Exercise directions:
Write each line below back out exactly, omitting its pictures.

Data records
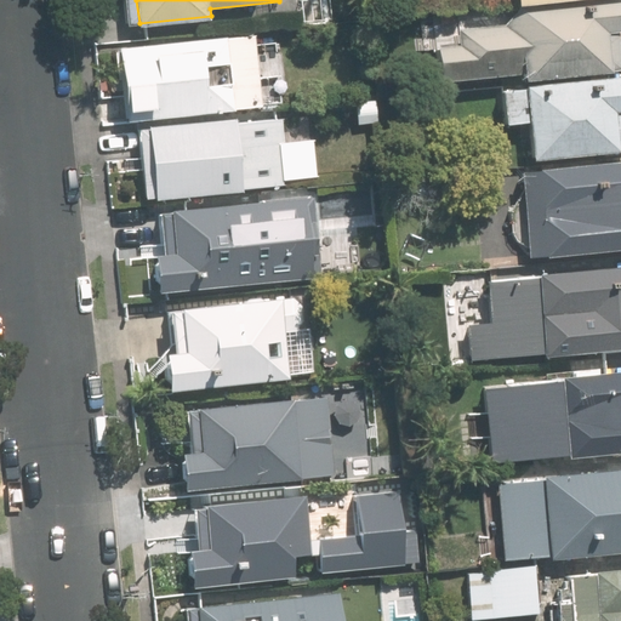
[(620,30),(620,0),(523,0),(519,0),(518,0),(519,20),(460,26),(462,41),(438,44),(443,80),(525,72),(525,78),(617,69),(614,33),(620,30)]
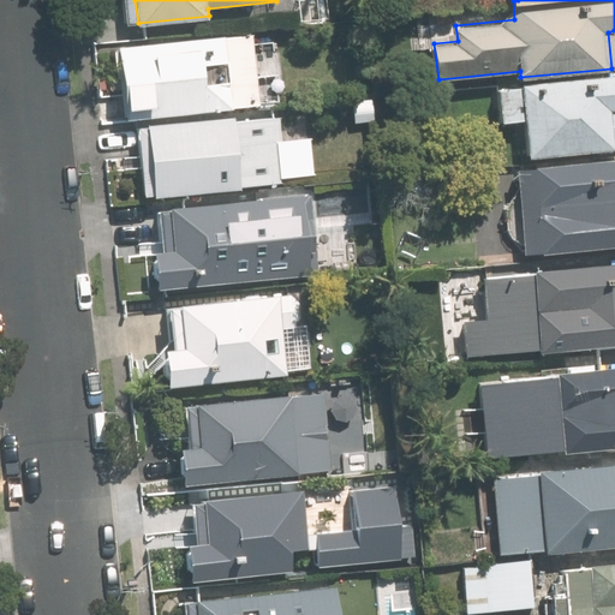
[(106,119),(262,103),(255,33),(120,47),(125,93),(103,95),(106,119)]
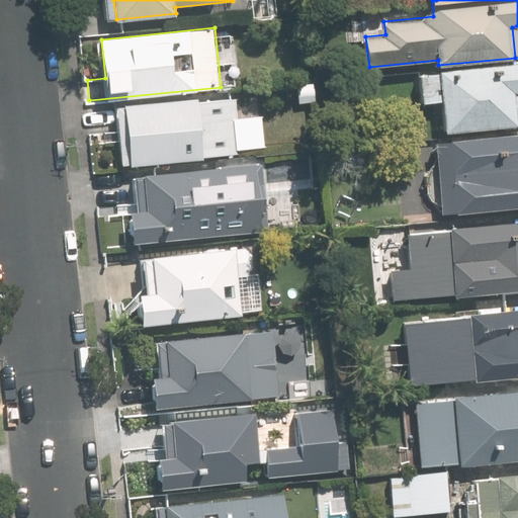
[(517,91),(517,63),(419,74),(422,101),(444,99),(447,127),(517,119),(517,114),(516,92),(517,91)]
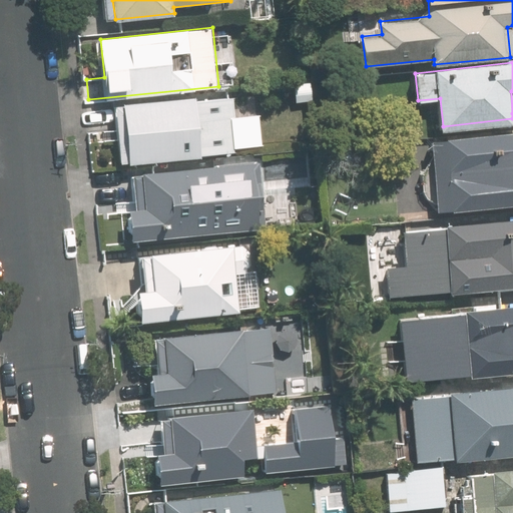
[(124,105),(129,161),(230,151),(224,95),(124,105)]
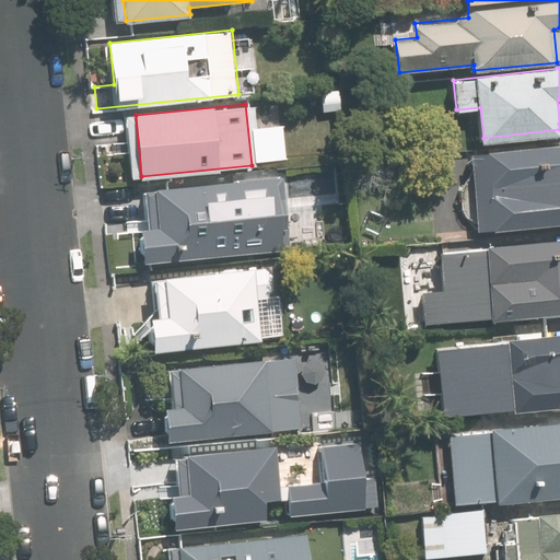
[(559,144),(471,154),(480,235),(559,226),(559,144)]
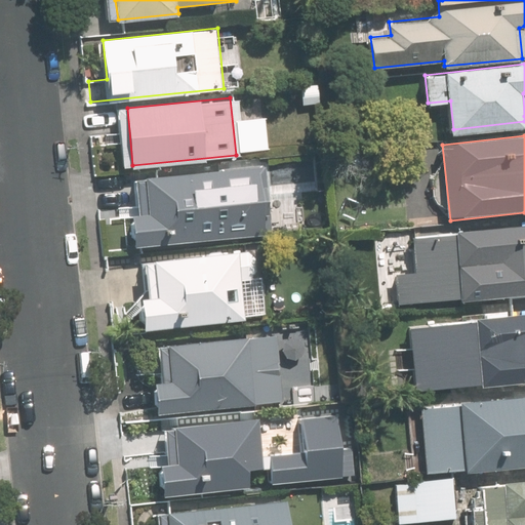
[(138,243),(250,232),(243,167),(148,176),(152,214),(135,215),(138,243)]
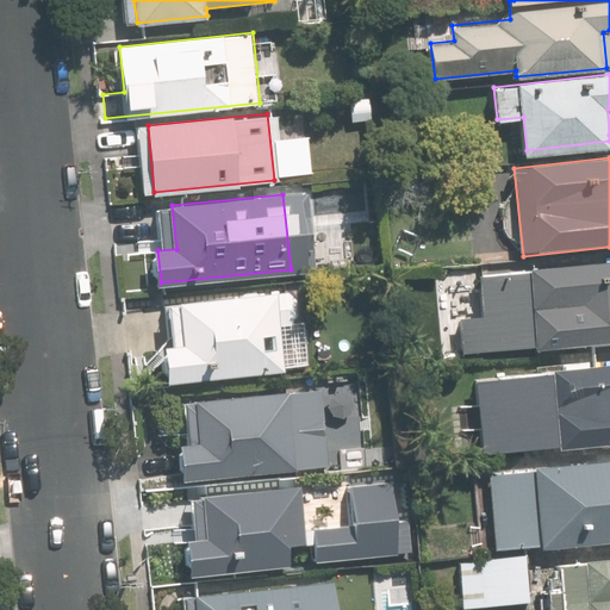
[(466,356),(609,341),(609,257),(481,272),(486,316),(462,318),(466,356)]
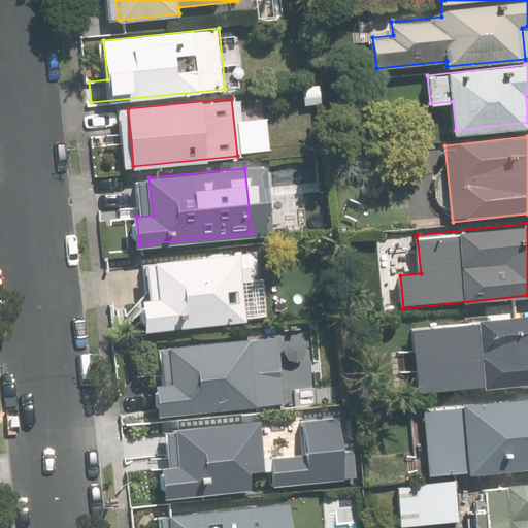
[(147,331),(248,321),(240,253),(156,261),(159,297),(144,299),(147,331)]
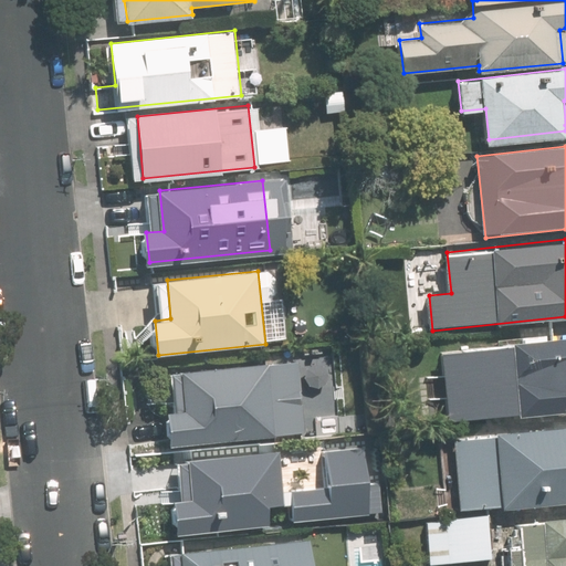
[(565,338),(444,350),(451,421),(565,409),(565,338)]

Your response:
[(620,30),(620,0),(523,0),(519,0),(518,0),(519,20),(460,26),(462,41),(438,44),(443,80),(525,72),(525,78),(617,69),(614,33),(620,30)]
[(106,119),(262,103),(255,33),(120,47),(125,93),(103,95),(106,119)]
[(517,91),(517,63),(419,74),(422,101),(444,99),(447,127),(517,119),(517,114),(516,92),(517,91)]
[(124,105),(129,161),(230,151),(224,95),(124,105)]
[(559,144),(471,154),(480,235),(559,226),(559,144)]
[(138,243),(250,232),(243,167),(148,176),(152,214),(135,215),(138,243)]
[(466,356),(609,341),(609,257),(481,272),(486,316),(462,318),(466,356)]
[(147,331),(248,321),(240,253),(156,261),(159,297),(144,299),(147,331)]
[(565,338),(444,350),(451,421),(565,409),(565,338)]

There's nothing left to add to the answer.